* [Exercise instructions]
Find each line in the rows below that contains the string "appoggiatura", matching case exactly, and copy those lines out.

— begin Provided records —

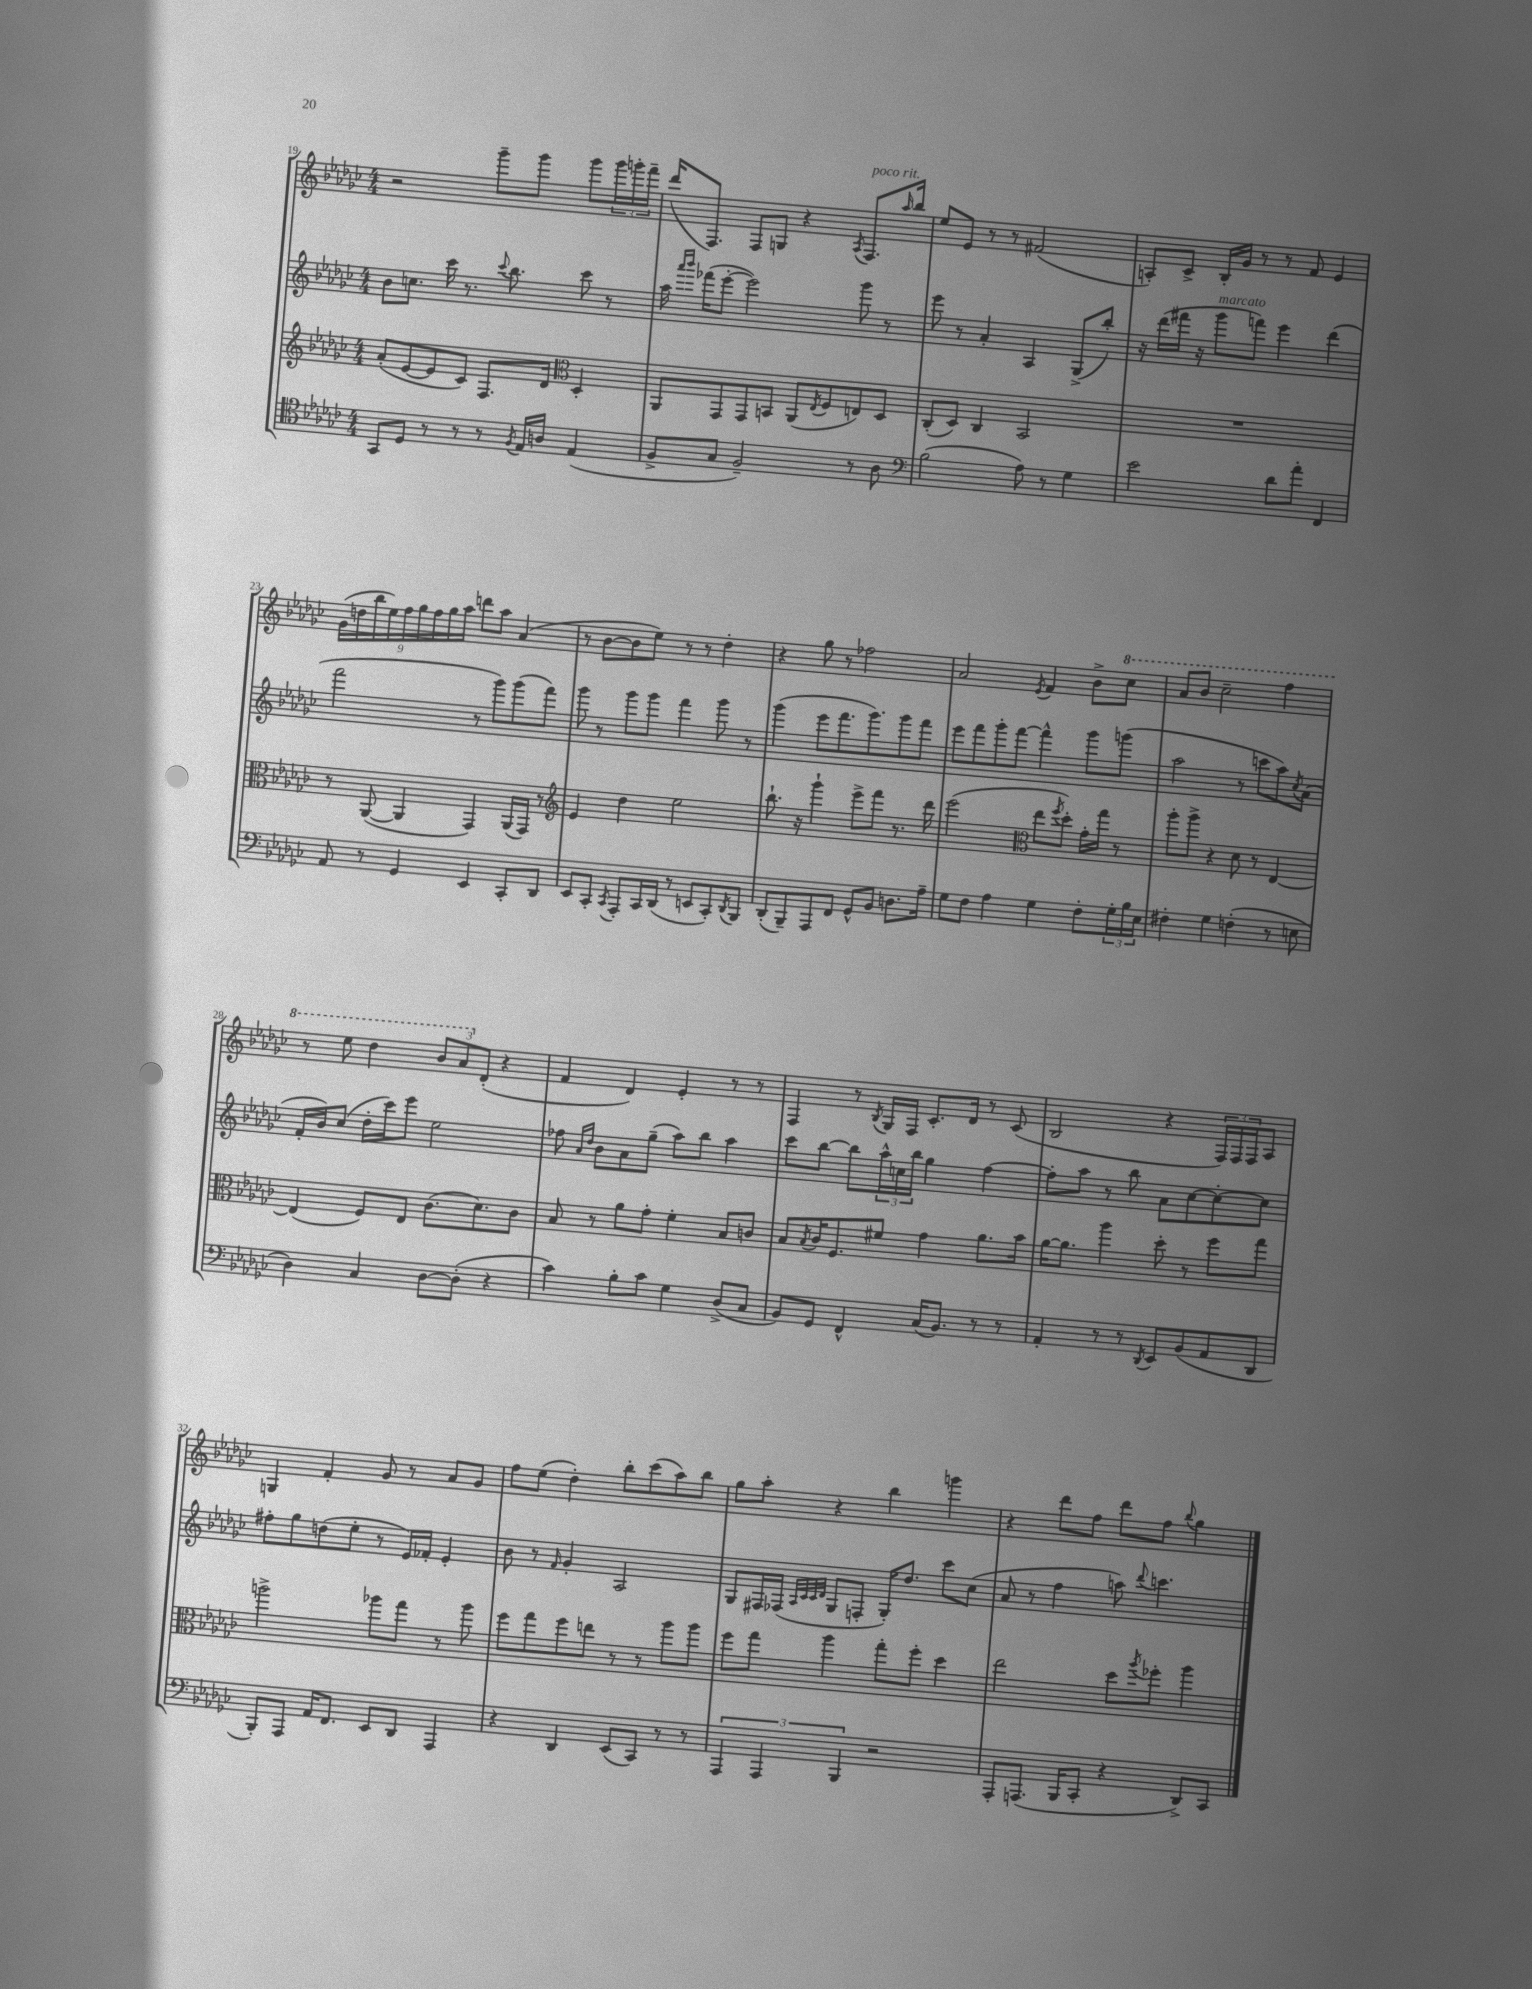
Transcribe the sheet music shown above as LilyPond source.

<<
\new StaffGroup <<
\new Staff = "s0" {
    \clef treble \key ges \major \numericTimeSignature \time 4/4
    r2 ges'''8-- ges'''8 ges'''8 \tuplet 3/2 { ges'''16 g'''16-. f'''16-- } |
    des'''16( f8.) f8 g8 r4 \acciaccatura { aes8 } f8.^\markup { \italic "poco rit." } \grace { aes''16 } bes''16 |
    ees''8 ees'8 r8 r8 fis'2( |
    a8-.) ces'8-> bes16-. ges'16 r8 r8 f'8 ees'4 |
    \tuplet 9/8 { ges'16( d''16 bes''16 ees''16) f''16 ges''16 f''16 ges''16 aes''16 } d'''8 aes''8 aes'4( |
    r8 bes'8~ bes'8 ees''8) r8 r8 des''4-. |
    r4 ges''8 r8 fes''2 |
    aes'2 \acciaccatura { ees'8 } f'4 bes'8-> \ottava #1 ces'''8 |
    aes''8 bes''8 ces'''2-- f'''4 |
    r8 ees'''8 des'''4 \tuplet 3/2 { bes''8 aes''8 \ottava #0 des'8-.( } r4 |
    f'4 des'4) ees'4-. r8 r8 |
    f4 r8 \acciaccatura { bes8 } ges16 f16 ces'8.-. des'16 r8 ces'8( |
    bes2 r4 \tuplet 3/2 { f16) f16 f16 } aes8 |
    g4 f'4-. ges'8 r8 aes'8 ges'8 |
    f''8 ees''8( des''4-.) bes''8-. ces'''8( aes''8) bes''8 |
    ges''8 aes''8-. r4 bes''4 g'''4 |
    r4 des'''8 f''8 des'''8 f''8 \appoggiatura { bes''8 } ges''4 \bar "|." |
}
\new Staff = "s1" {
    \clef treble \key ges \major \numericTimeSignature \time 4/4
    bes'8 c''8. ces'''16 r8. \appoggiatura { ces'''8 } bes''8. ces'''8 r8 |
    aes''16 \grace { aes'''16 bes'''16 } fes'''16( ees'''8~-. ees'''2) ges'''8 r8 |
    ees'''8 r8 aes'4-. aes4 ges8->( bes''8-.) |
    r16 des'''16( fis'''16 r16 ges'''8^\markup { \italic "marcato" } f'''8) ees'''4 des'''4( |
    f'''2 r8 ges'''8) ges'''8( f'''8) |
    ges'''8 r8 ges'''8 ges'''8 f'''4 ges'''8 r8 |
    ges'''4( ees'''8 f'''8. ges'''8.) ges'''8 f'''8 |
    ees'''8 f'''8 ges'''8-. f'''8~ f'''4-^ ges'''8 g'''8( |
    aes''2 r8 c'''8 aes''8) \acciaccatura { ces''8 } aes'8( |
    f'16-. bes'16) ces''8( des''16-. ces'''16) ees'''8 ees''2 |
    fes''8 \grace { aes'16 des''16 } bes'8 aes'8 ges''8--( aes''8) bes''8 aes''4 |
    ces'''8 bes''8~ bes''8 \tuplet 3/2 { aes''16-^ c''16 bes''16 } ges''4 f''4~ |
    f''8-. aes''8 r8 bes''8 aes'8 ces''8~ ces''8~-. ces''8 |
    fis''8-. ges''8 d''8( ees''8-. r8 ees'16) fes'16-. ees'4-. |
    bes'8 r8 \grace { f'16 } ges'4-. aes2 |
    ges8 fis16 fes16( \grace { aes32 ces'32 ces'32 des'32 } ges8 f8-. ges16-.) des''8. ces'''8 ces''8( |
    aes'8 r8 f''4 a''8) \appoggiatura { des'''8 } c'''4. \bar "|." |
}
\new Staff = "s2" {
    \clef treble \key ges \major \numericTimeSignature \time 4/4
    aes'8-.( ees'8~ ees'8 ces'8) f8. des'16 \clef alto des4-. |
    aes,8 ges,8 ges,8 b,8 aes,8( \acciaccatura { ees8 } f8 e8) des8 |
    ces8-.( des8) ces4 bes,2 |
    R1 |
    r8 aes,8~( aes,4 ges,4) aes,16( ges,16) r8 |
    \clef treble ees'4 des''4 ees''2 |
    bes''8.-! r16 ges'''4-! ees'''8-> f'''8 r8. des'''16 |
    ees'''2( \clef alto ees''8 \acciaccatura { f''8 } des''8-.) ges'16-. ges''16 r8 |
    aes''8-. aes''8-> r4 des'8 r8 ees4~ |
    ees4( f8) ees8 ces'8.( des'8.) ces'8 |
    bes8 r8 aes'8 ges'8-. f'4-. bes8 c'8 |
    bes8 \acciaccatura { bes8 } ces'16 f8. fis'8 ges'4 aes'8. bes'16 |
    aes'16~ aes'8. aes''4 des''8-. r8 f''8 ges''8 |
    a''2-> aes''8 ges''8 r8 aes''8 |
    f''8 ges''8 f''8 e''8 r8 r8 aes''8 aes''8 |
    f''8 ges''8 aes''4 ges''8-. f''8-. des''4 |
    ees''2 des''8 \acciaccatura { aes''8 } fes''8-. aes''4 \bar "|." |
}
\new Staff = "s3" {
    \clef tenor \key ges \major \numericTimeSignature \time 4/4
    ges,8 des8 r8 r8 r8 \acciaccatura { f8 } ees16 a16 ees4( |
    f8-> ges8 f2--) r8 aes8 |
    \clef bass bes2( aes8) r8 ges4 |
    ees'2 des'8 aes'8-. f,4 |
    aes,8 r8 ges,4 ees,4 ces,8-. des,8 |
    ees,8 ces,8-. \acciaccatura { ces,8 } aes,,8-. ces,16 des,16( r8 e,8 ces,8-.) \acciaccatura { des,8 } bes,,8 |
    des,8-.( bes,,8--) aes,,8 f,8 ges,8-^ bes,8 d8. aes16-- |
    ges8 f8 aes4 ges4 f8-. \tuplet 3/2 { ges16-. bes16 ees16 } |
    fis4-. ges4 f4-.( r8 e8 |
    des4) ces4 des8~ des8-.( r4 |
    ces'4) bes8-. ces'8 ges4 des8->( ces8 |
    bes,8) ges,8 f,4-^ ces16( bes,8.) r8 r8 |
    aes,4-. r8 r8 \acciaccatura { des,8 } ees,8 bes,8( aes,8 des,8 |
    bes,,8-.) aes,,8 aes,16 f,8. ees,8 des,8 aes,,4 |
    r4 des,4 ees,8( ces,8) r8 r8 |
    \tuplet 3/2 { aes,,4 aes,,4 bes,,4 } r2 |
    aes,,8-. a,,8.( bes,,16 ces,8-. r4 des,8->) ces,8 \bar "|." |
}
>>
>>
\layout { \context { \Score currentBarNumber = #19 } }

— end Provided records —

* [Response to the exercise]
    r4 des'''8 f''8 des'''8 f''8 \appoggiatura { bes''8 } ges''4 \bar "|." |
    bes'8 c''8. ces'''16 r8. \appoggiatura { ces'''8 } bes''8. ces'''8 r8 |
    aes'8 r8 f''4 a''8) \appoggiatura { des'''8 } c'''4. \bar "|." |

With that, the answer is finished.